*** Opening Extracted information ***

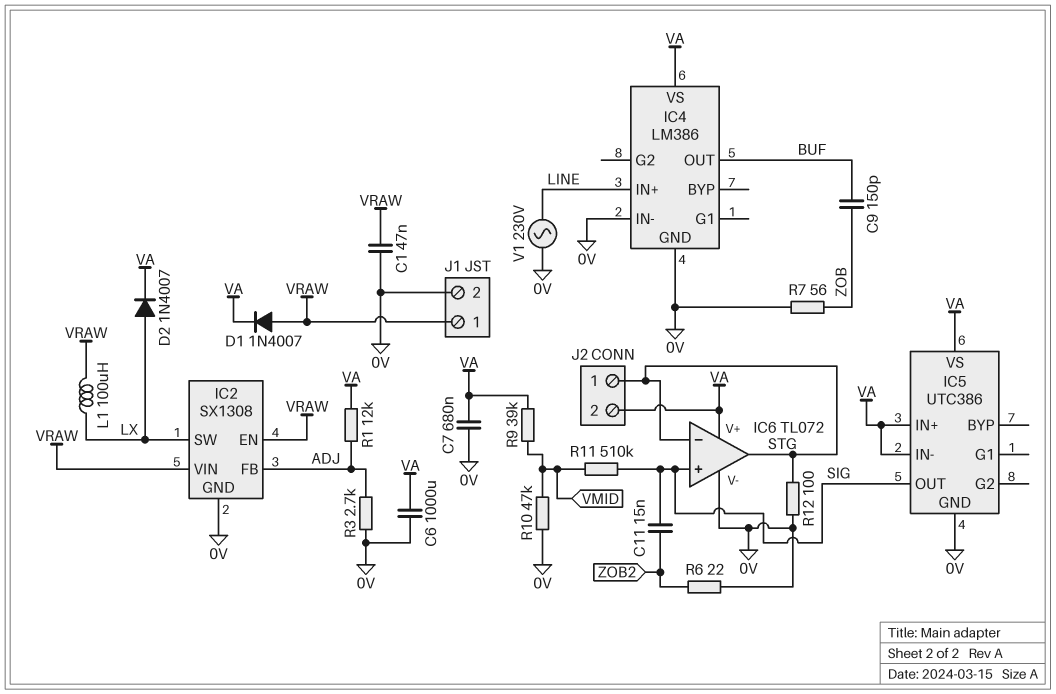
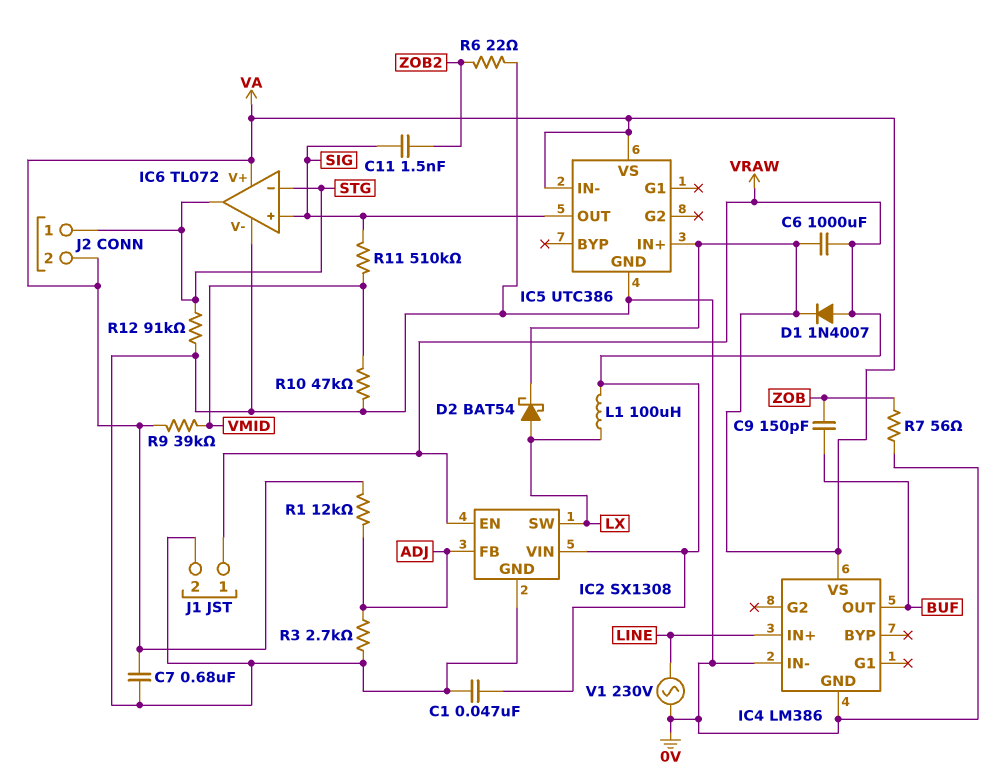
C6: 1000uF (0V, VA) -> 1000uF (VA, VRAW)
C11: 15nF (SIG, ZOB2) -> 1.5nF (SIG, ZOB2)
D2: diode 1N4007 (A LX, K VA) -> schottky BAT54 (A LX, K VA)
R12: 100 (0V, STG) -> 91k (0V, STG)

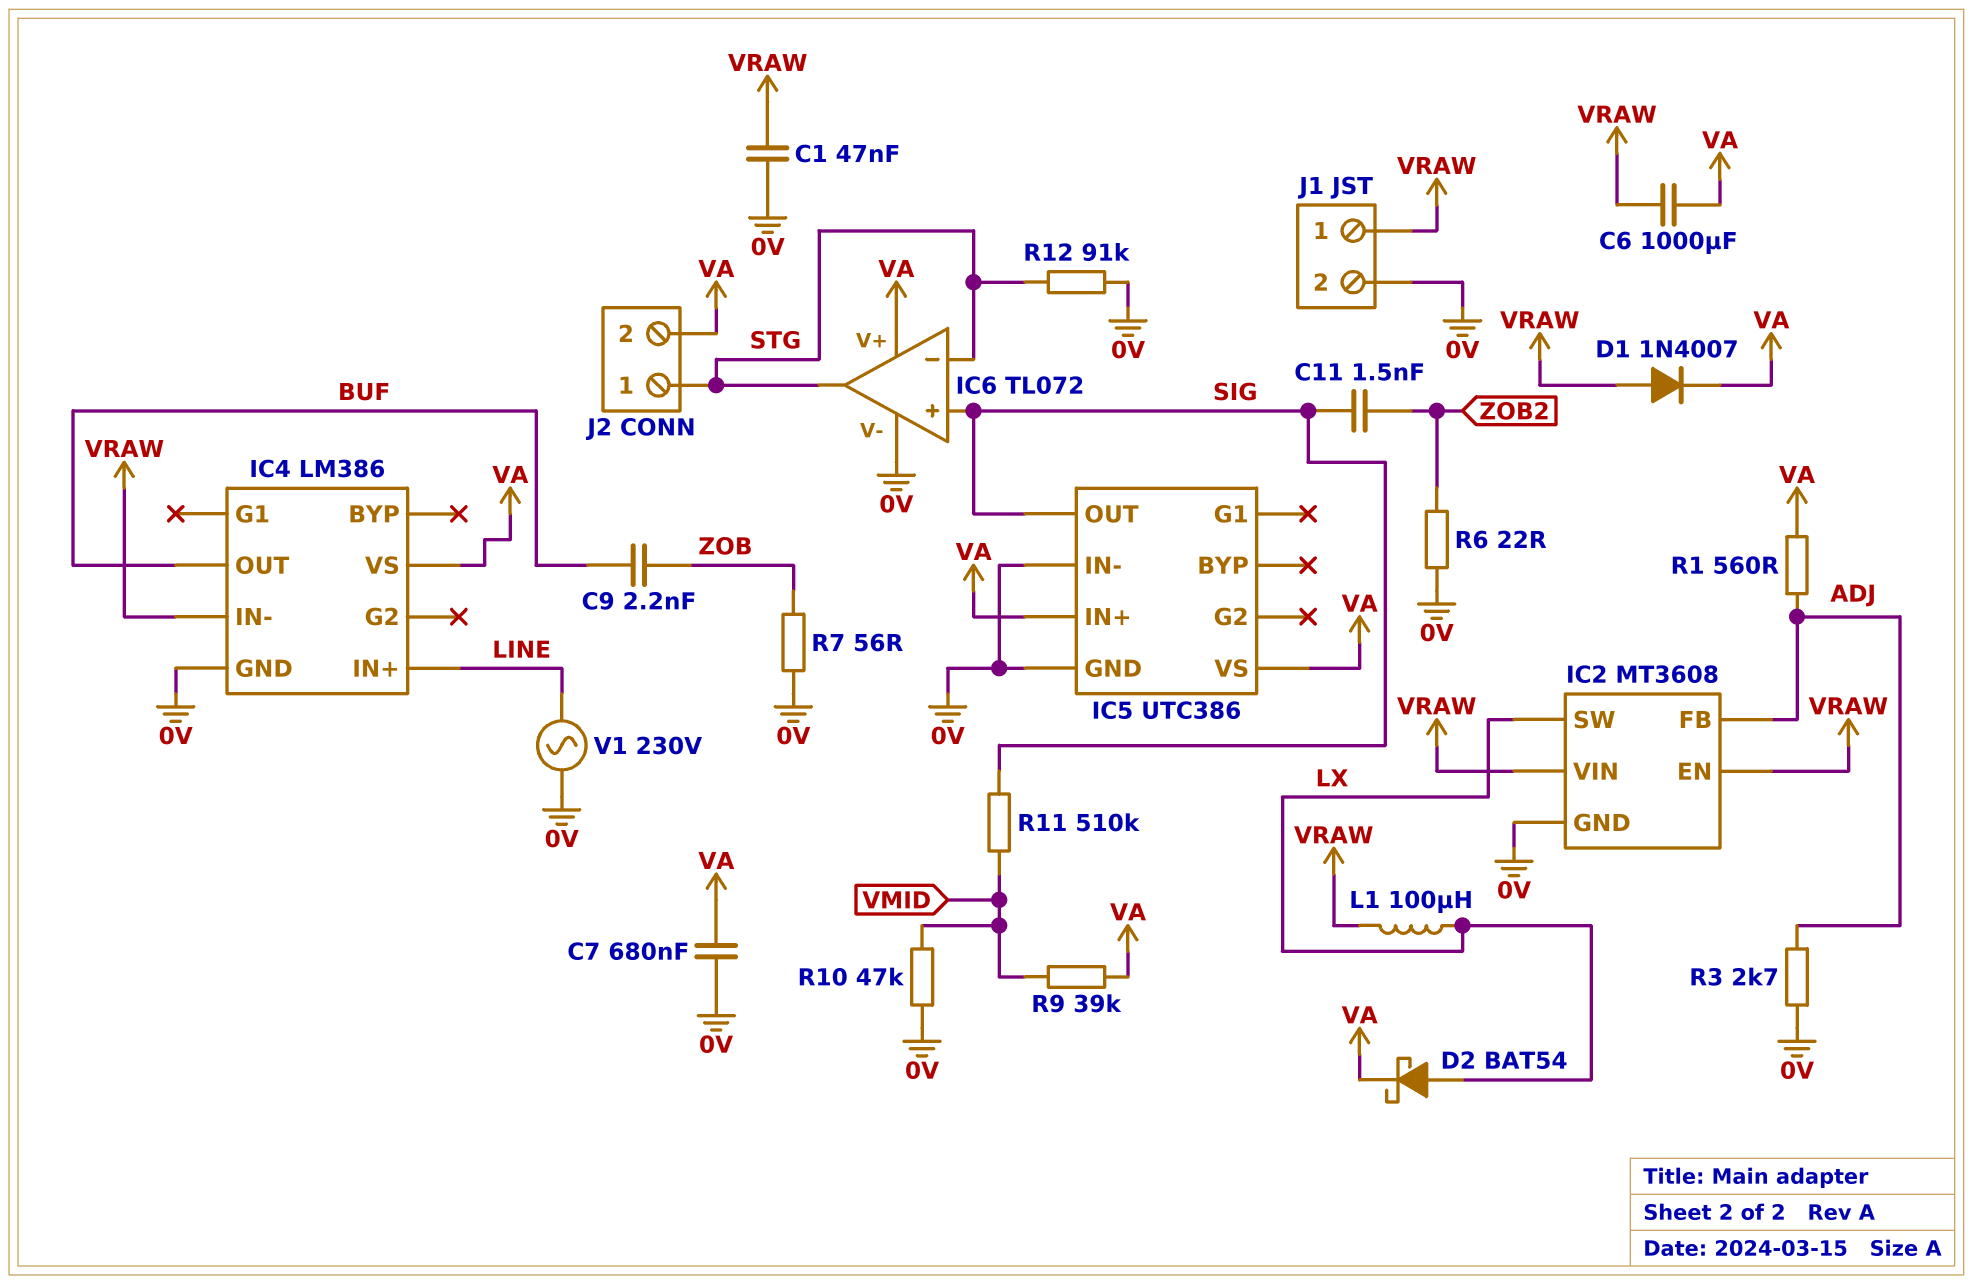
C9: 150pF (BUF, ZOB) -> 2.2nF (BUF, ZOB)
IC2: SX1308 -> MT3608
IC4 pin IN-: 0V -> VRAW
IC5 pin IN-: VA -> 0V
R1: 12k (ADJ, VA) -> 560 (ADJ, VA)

*** Closing Extracted information ***

__What you should do__
Nothing but an exact copy of the data above, minus its pictures, should appear in the response.

__Answer area__
C6: 1000uF (0V, VA) -> 1000uF (VA, VRAW)
C11: 15nF (SIG, ZOB2) -> 1.5nF (SIG, ZOB2)
D2: diode 1N4007 (A LX, K VA) -> schottky BAT54 (A LX, K VA)
R12: 100 (0V, STG) -> 91k (0V, STG)

C9: 150pF (BUF, ZOB) -> 2.2nF (BUF, ZOB)
IC2: SX1308 -> MT3608
IC4 pin IN-: 0V -> VRAW
IC5 pin IN-: VA -> 0V
R1: 12k (ADJ, VA) -> 560 (ADJ, VA)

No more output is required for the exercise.